◆ To do: For every line in the data below, check for the word "degrees", then state how many lines have it. Answer with the number only.

[Before-and-after object listings]
════

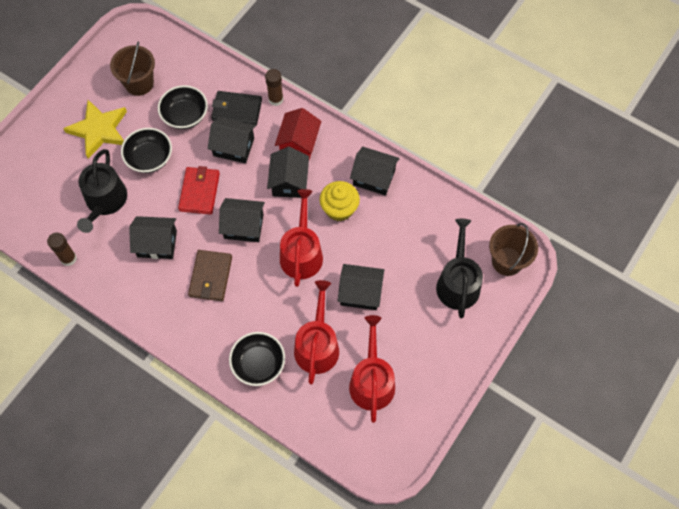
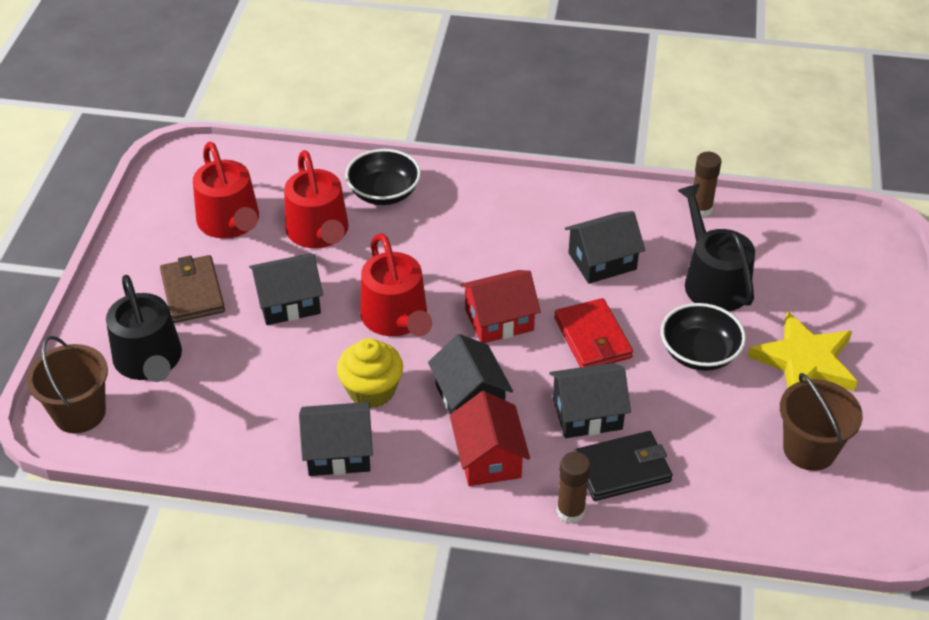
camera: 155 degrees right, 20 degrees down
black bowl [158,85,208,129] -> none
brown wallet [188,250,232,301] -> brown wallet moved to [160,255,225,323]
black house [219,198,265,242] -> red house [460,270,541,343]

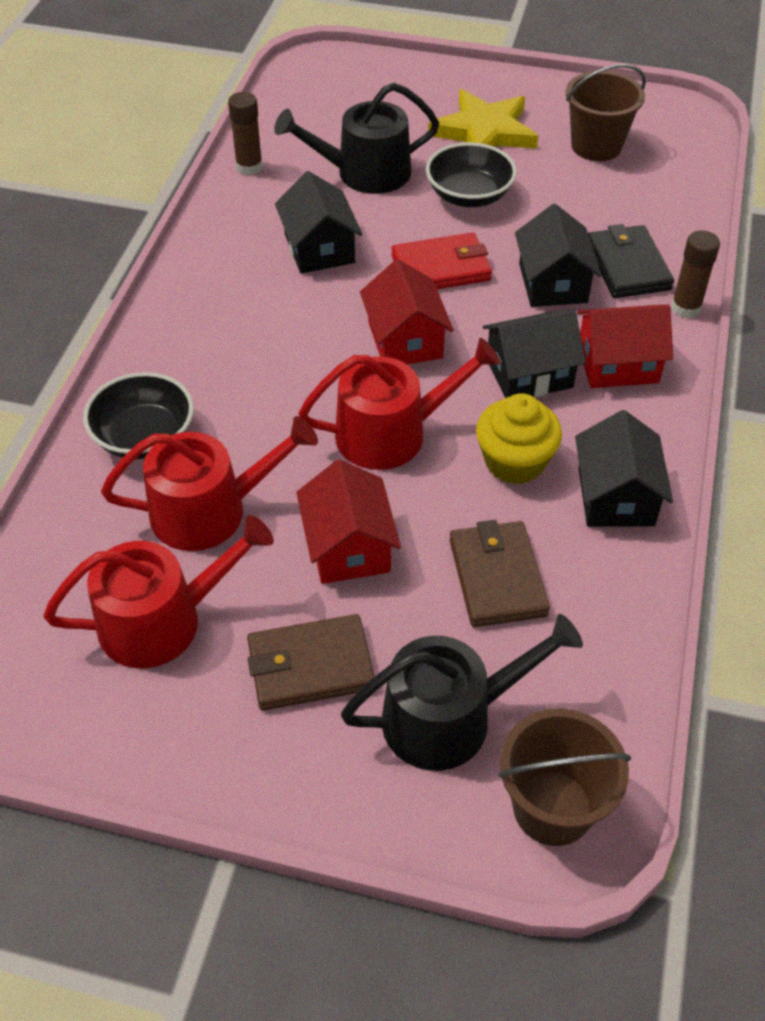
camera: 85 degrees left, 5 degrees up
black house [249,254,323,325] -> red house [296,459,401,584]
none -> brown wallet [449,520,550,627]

════

◆ Response to this task: 2